INPUT DATA:
════════
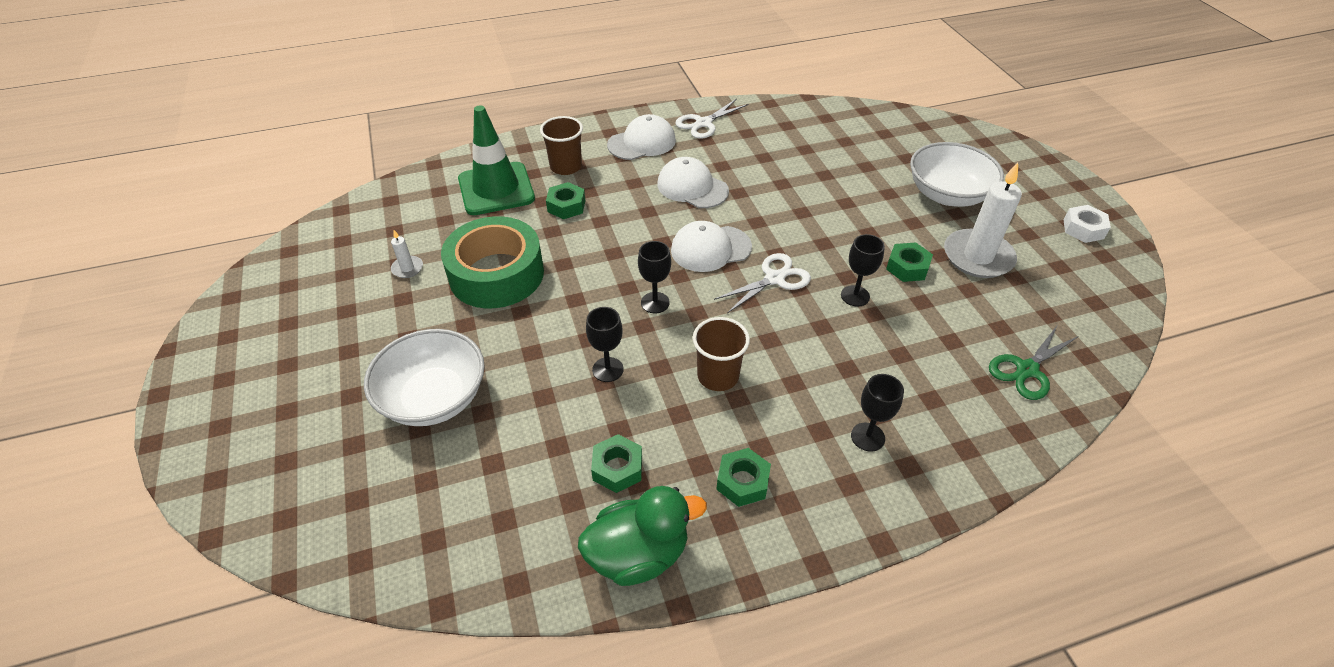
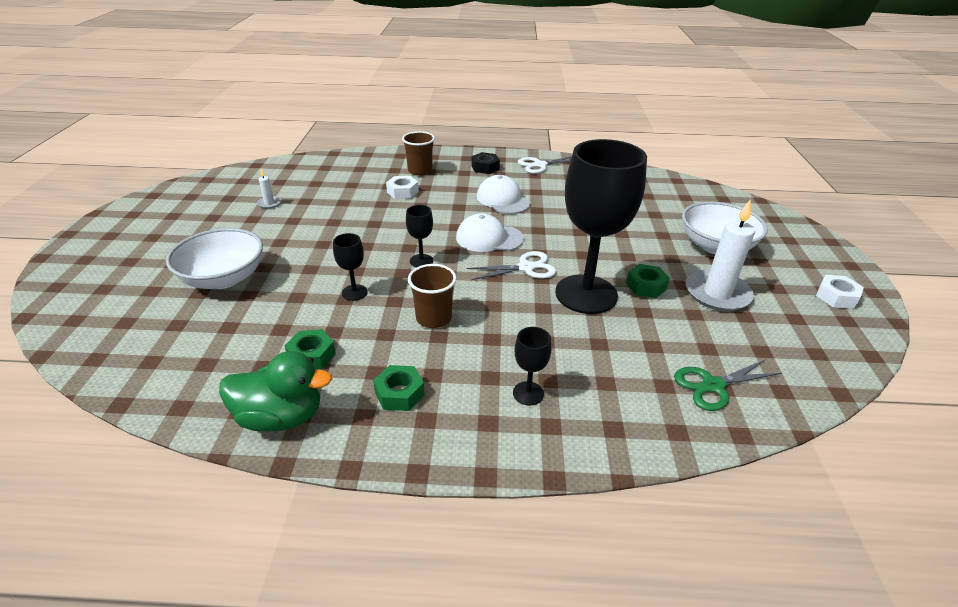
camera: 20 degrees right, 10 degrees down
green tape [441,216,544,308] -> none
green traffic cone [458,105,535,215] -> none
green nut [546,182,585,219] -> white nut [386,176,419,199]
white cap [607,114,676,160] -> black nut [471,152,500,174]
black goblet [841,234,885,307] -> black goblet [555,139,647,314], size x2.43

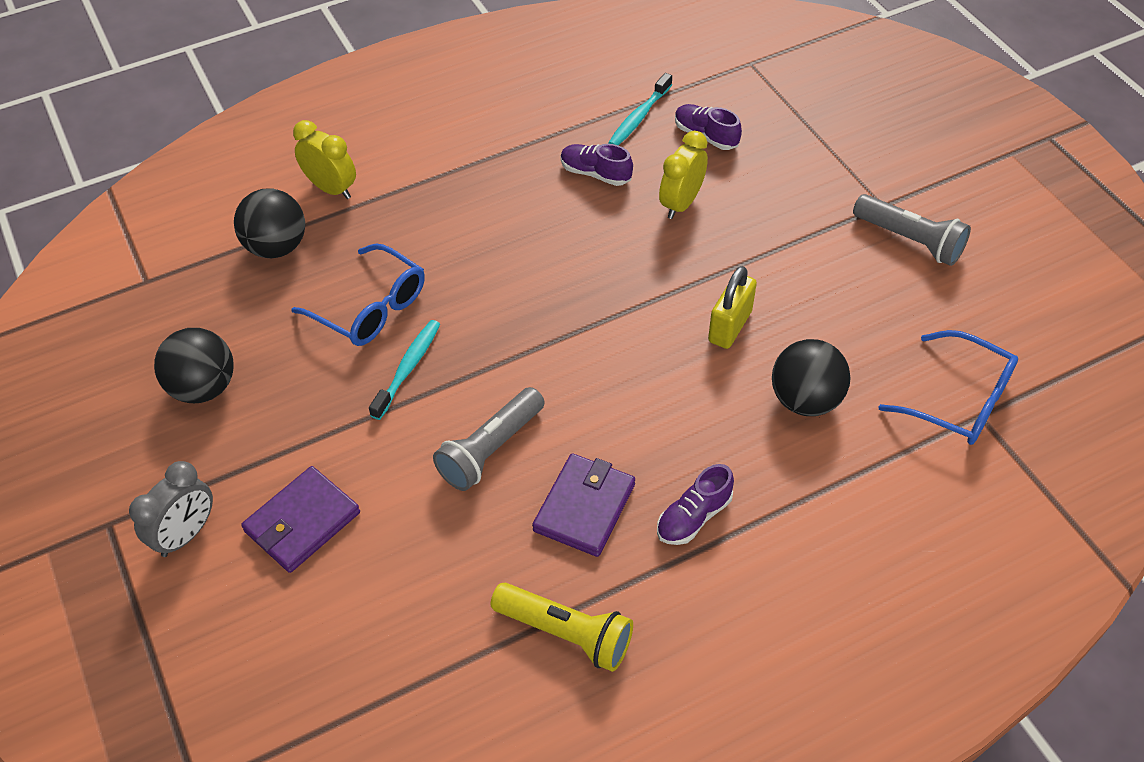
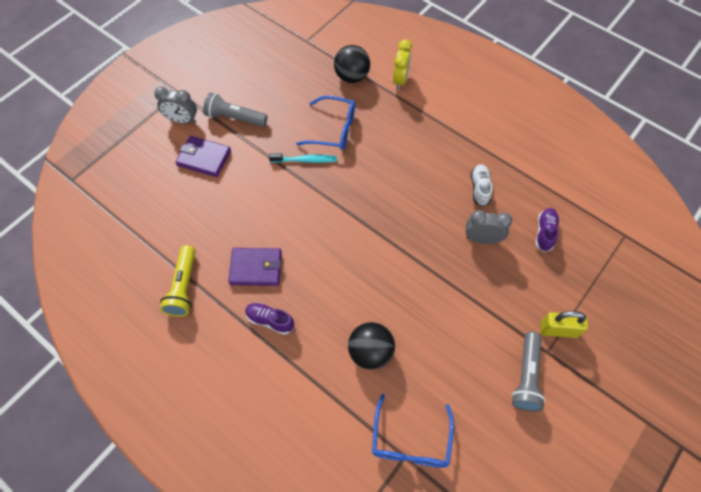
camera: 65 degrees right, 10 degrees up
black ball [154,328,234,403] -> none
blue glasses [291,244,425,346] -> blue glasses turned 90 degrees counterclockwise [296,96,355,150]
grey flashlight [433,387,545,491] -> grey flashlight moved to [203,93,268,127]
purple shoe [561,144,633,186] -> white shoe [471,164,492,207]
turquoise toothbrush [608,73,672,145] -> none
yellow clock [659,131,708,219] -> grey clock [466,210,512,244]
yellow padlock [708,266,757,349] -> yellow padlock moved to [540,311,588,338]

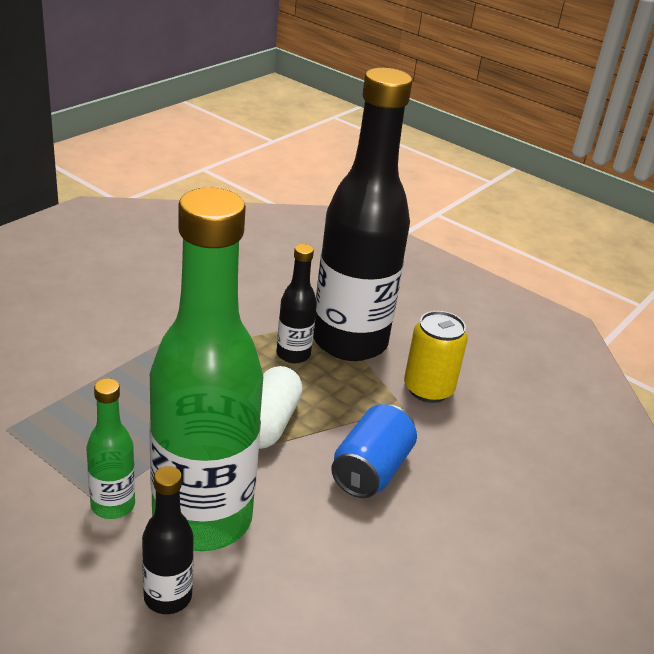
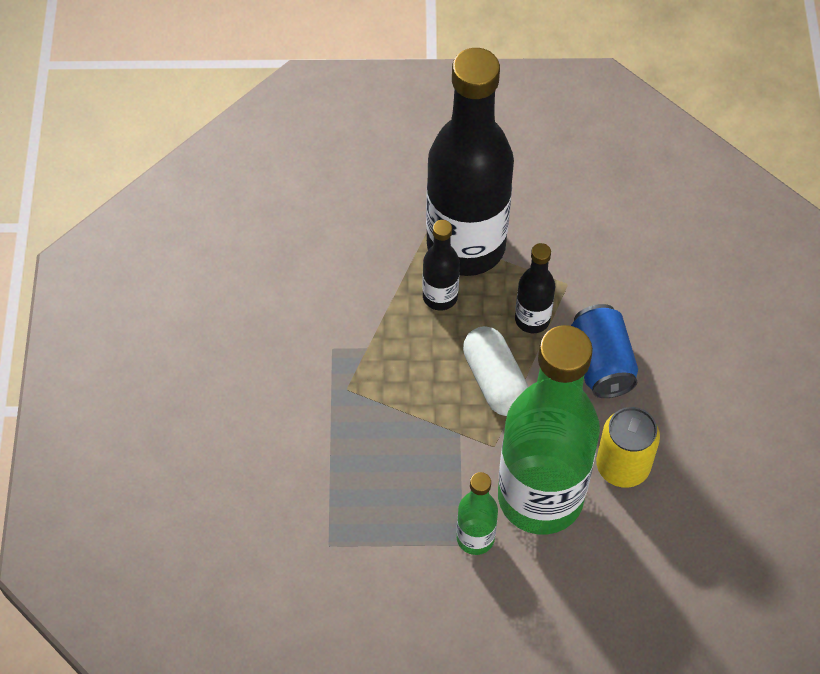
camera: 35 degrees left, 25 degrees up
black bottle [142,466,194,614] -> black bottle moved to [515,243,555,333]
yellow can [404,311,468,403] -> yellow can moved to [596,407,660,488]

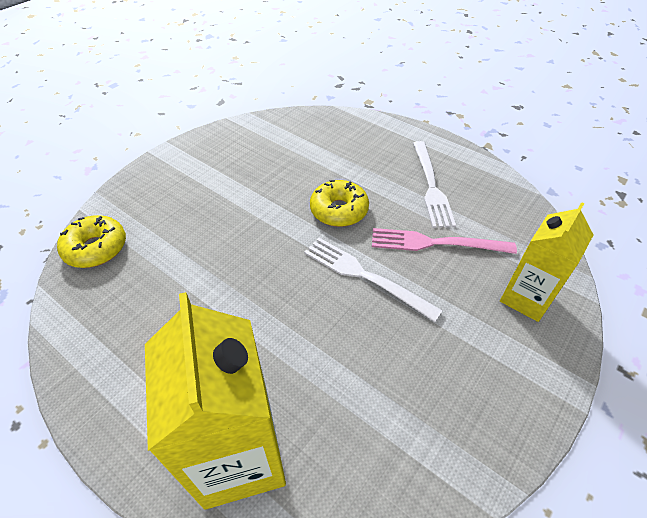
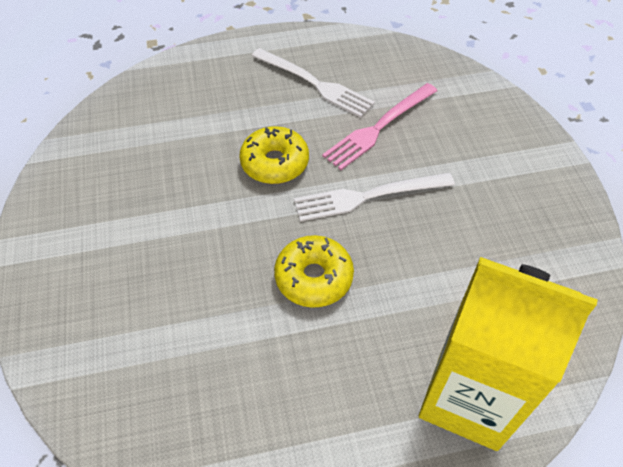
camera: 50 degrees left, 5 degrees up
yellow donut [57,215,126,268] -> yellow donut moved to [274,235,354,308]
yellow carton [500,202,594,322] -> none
════════
WORK REQUEST:
Copy these entries precisely and drop any picture.

ANSWER FOR THIS EXERCISE:
camera: 20 degrees right, 10 degrees down
green tape [441,216,544,308] -> none
green traffic cone [458,105,535,215] -> none
green nut [546,182,585,219] -> white nut [386,176,419,199]
white cap [607,114,676,160] -> black nut [471,152,500,174]
black goblet [841,234,885,307] -> black goblet [555,139,647,314], size x2.43

camera: 65 degrees right, 10 degrees up
black ball [154,328,234,403] -> none
blue glasses [291,244,425,346] -> blue glasses turned 90 degrees counterclockwise [296,96,355,150]
grey flashlight [433,387,545,491] -> grey flashlight moved to [203,93,268,127]
purple shoe [561,144,633,186] -> white shoe [471,164,492,207]
turquoise toothbrush [608,73,672,145] -> none
yellow clock [659,131,708,219] -> grey clock [466,210,512,244]
yellow padlock [708,266,757,349] -> yellow padlock moved to [540,311,588,338]

camera: 35 degrees left, 25 degrees up
black bottle [142,466,194,614] -> black bottle moved to [515,243,555,333]
yellow can [404,311,468,403] -> yellow can moved to [596,407,660,488]

camera: 50 degrees left, 5 degrees up
yellow donut [57,215,126,268] -> yellow donut moved to [274,235,354,308]
yellow carton [500,202,594,322] -> none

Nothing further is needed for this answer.